EXERCISE AIM:
Return each line exactly, from the one that has "purple brick E1:F1" through the end of the entries, both ends included. Pictures do not belong.

--- DATASET RECORDS Enclosed Below ---

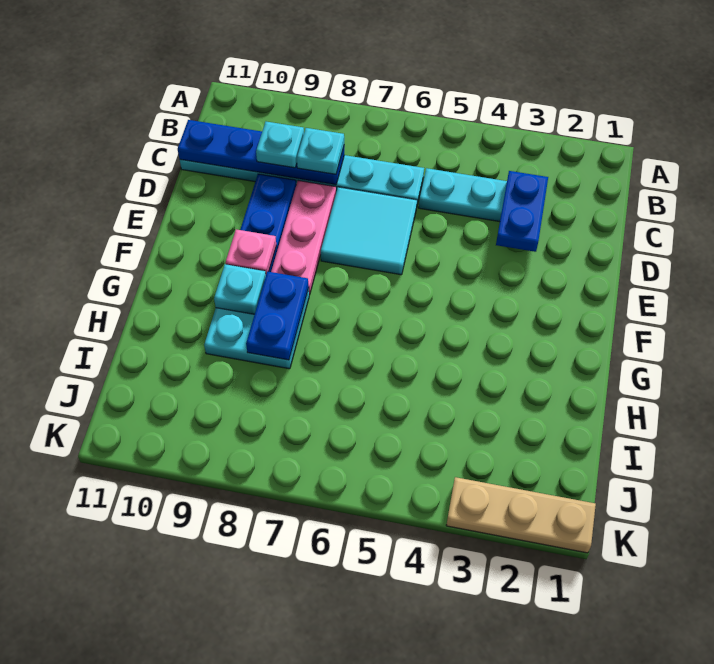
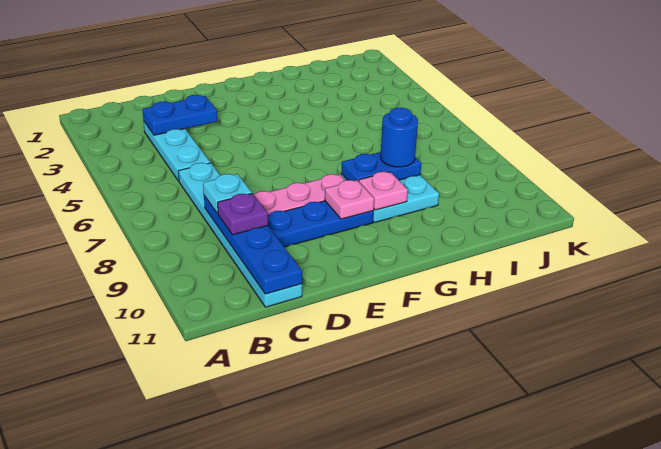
cyan plate C9 level 3 -> purple plate C9 level 3
cyan tile D6:E7 level 1 -> none
cyan plate G9 level 2 -> pink plate G9 level 2
none -> blue round brick H8 level 3
tan plate K1:K3 level 1 -> none

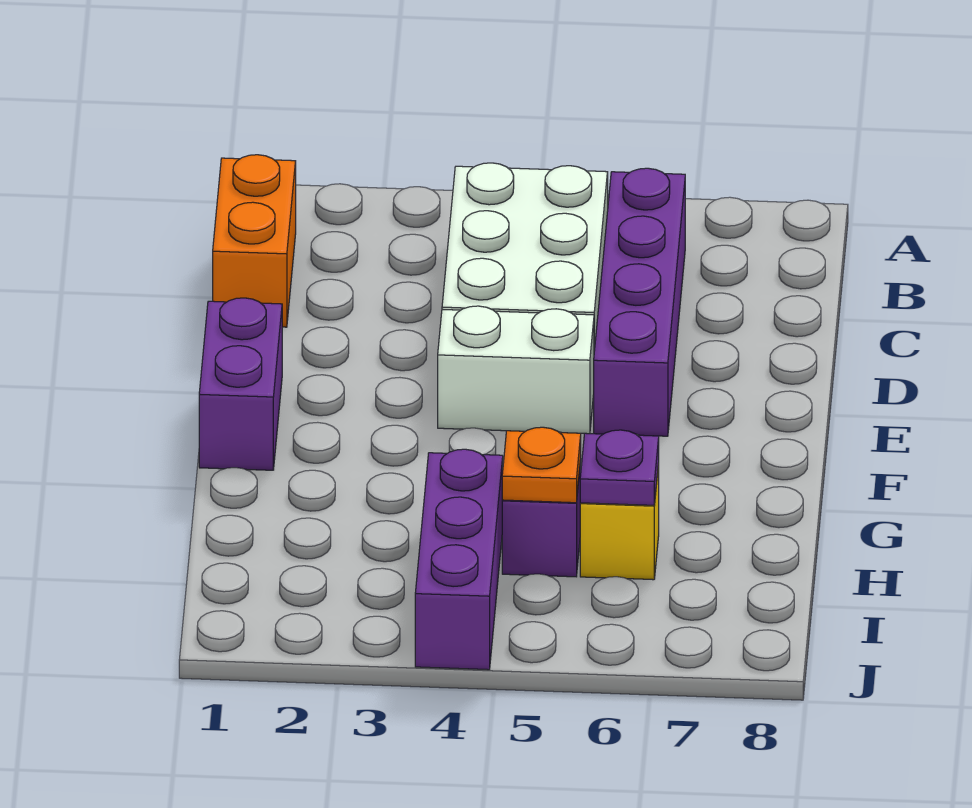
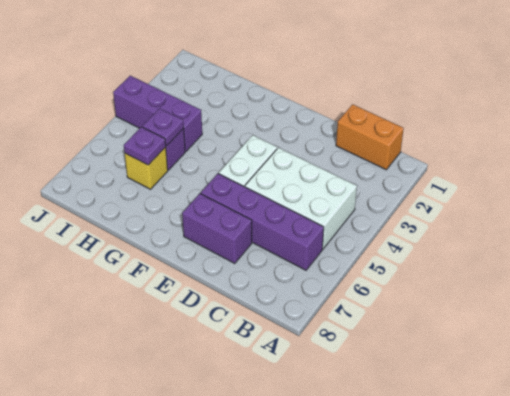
purple brick E1:F1 level 1 -> purple brick D7:E7 level 1
orange plate H5 level 2 -> purple plate H5 level 2

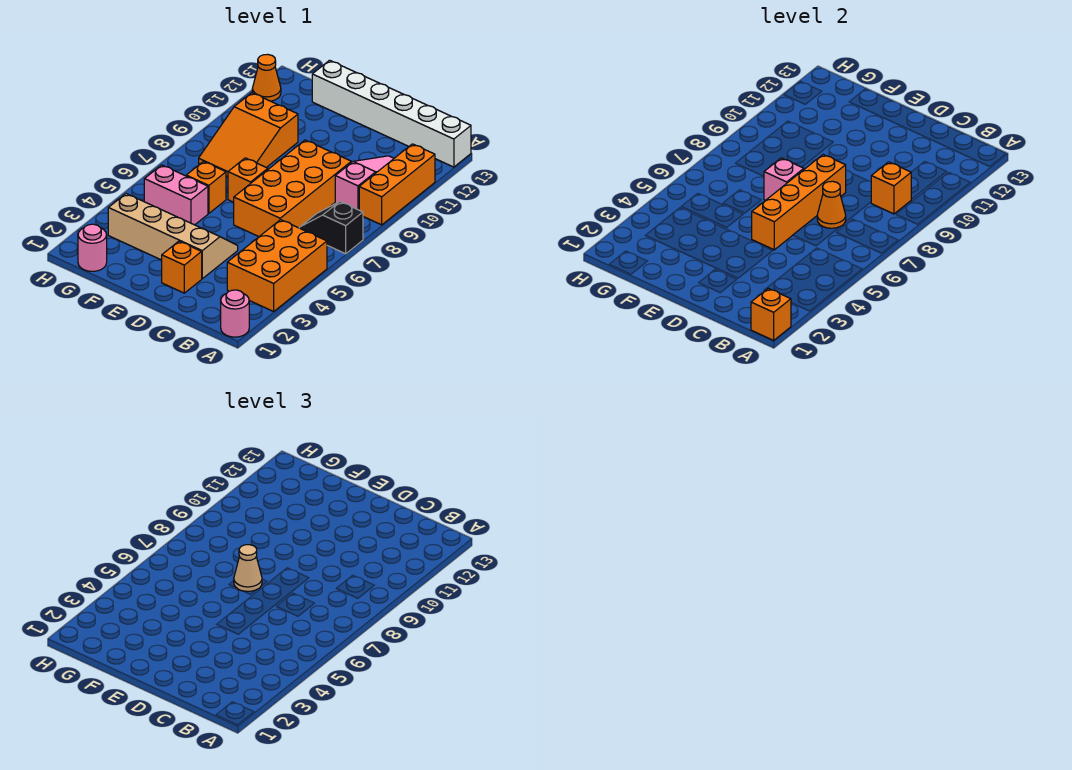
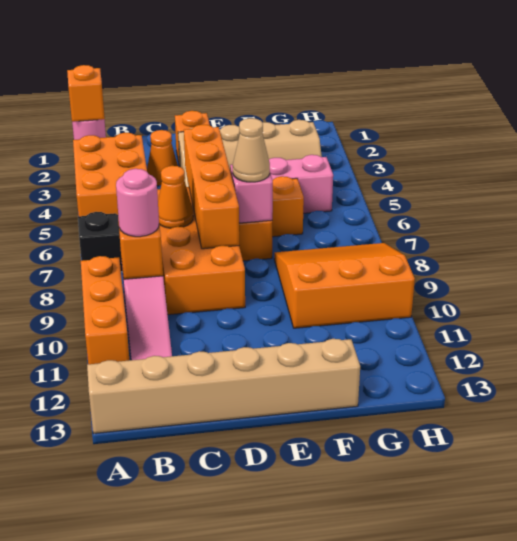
white brick A13:F13 level 1 -> tan brick A13:F13 level 1
orange slope F8:G10 level 1 top 10 -> orange slope F8:H10 level 1 top 10
pink round brick G1 level 1 -> pink round brick B9 level 3
orange cone H12 level 1 -> orange cone C3 level 1

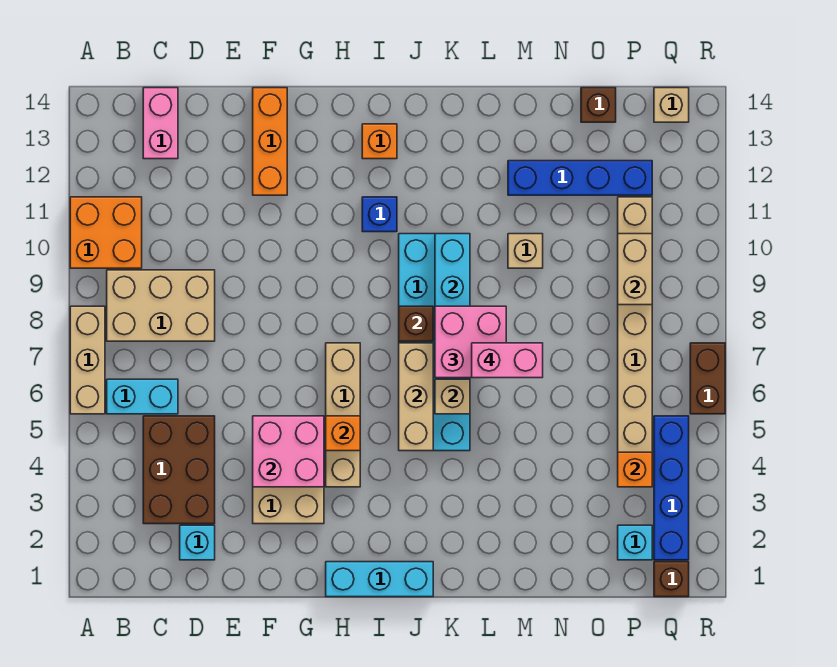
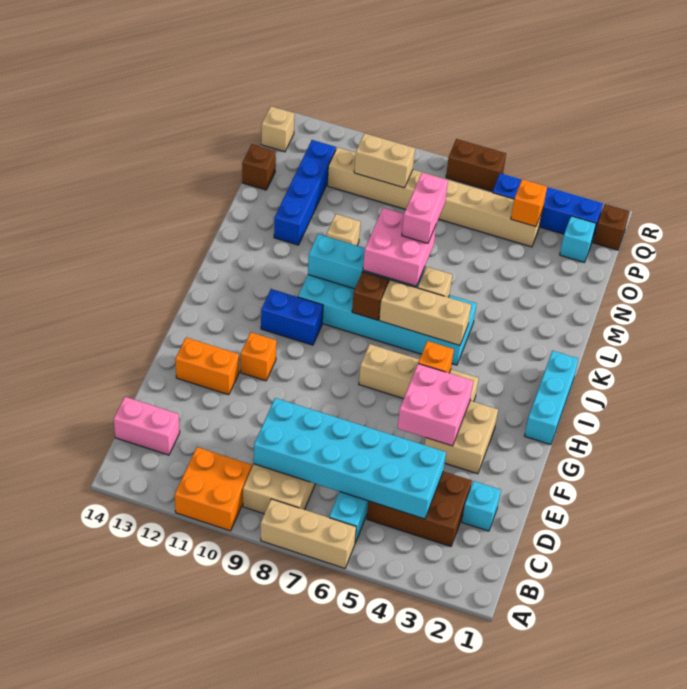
none -> cyan brick C4:D9 level 2
orange brick F12:F14 level 1 -> orange brick F12:F13 level 1
blue brick I11 level 1 -> blue brick I10:I11 level 1
orange brick I13 level 1 -> orange brick G11 level 1

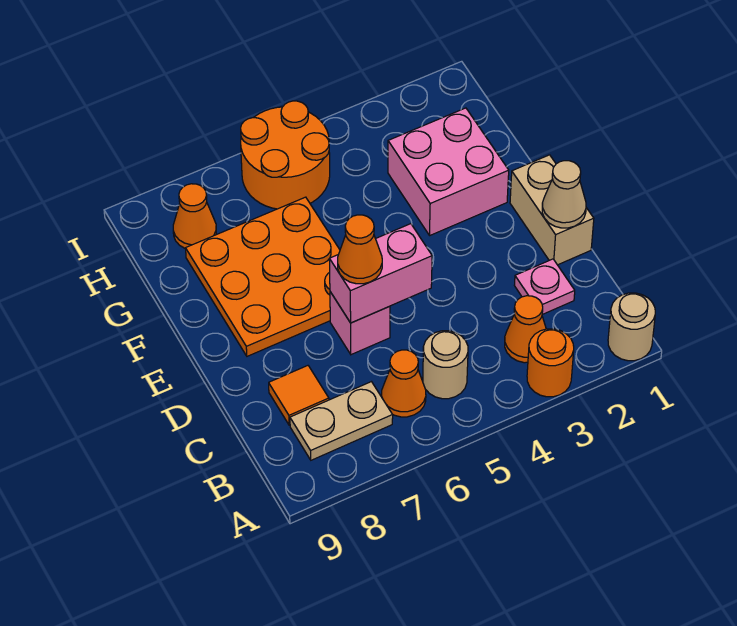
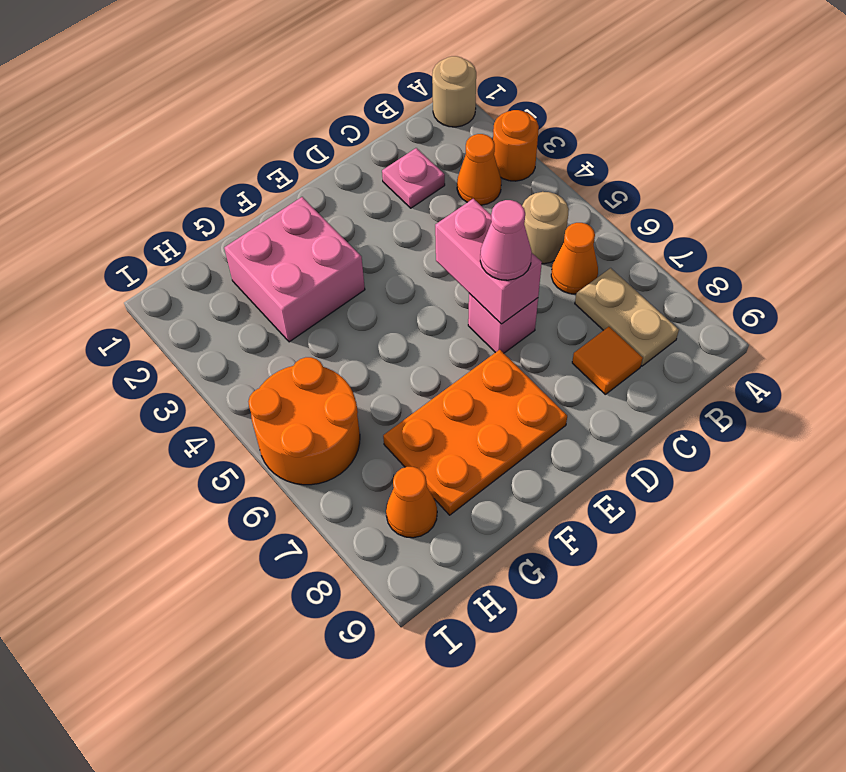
tan brick D1:E1 level 1 -> none
tan cone D1 level 2 -> none
orange cone D6 level 3 -> pink cone D6 level 3
orange plate E6:G8 level 1 -> orange plate E7:G8 level 1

--- End of Enclosed DATASET RECORDS ---

RESULT OF THIS TASK:
purple brick E1:F1 level 1 -> purple brick D7:E7 level 1
orange plate H5 level 2 -> purple plate H5 level 2

white brick A13:F13 level 1 -> tan brick A13:F13 level 1
orange slope F8:G10 level 1 top 10 -> orange slope F8:H10 level 1 top 10
pink round brick G1 level 1 -> pink round brick B9 level 3
orange cone H12 level 1 -> orange cone C3 level 1

none -> cyan brick C4:D9 level 2
orange brick F12:F14 level 1 -> orange brick F12:F13 level 1
blue brick I11 level 1 -> blue brick I10:I11 level 1
orange brick I13 level 1 -> orange brick G11 level 1

tan brick D1:E1 level 1 -> none
tan cone D1 level 2 -> none
orange cone D6 level 3 -> pink cone D6 level 3
orange plate E6:G8 level 1 -> orange plate E7:G8 level 1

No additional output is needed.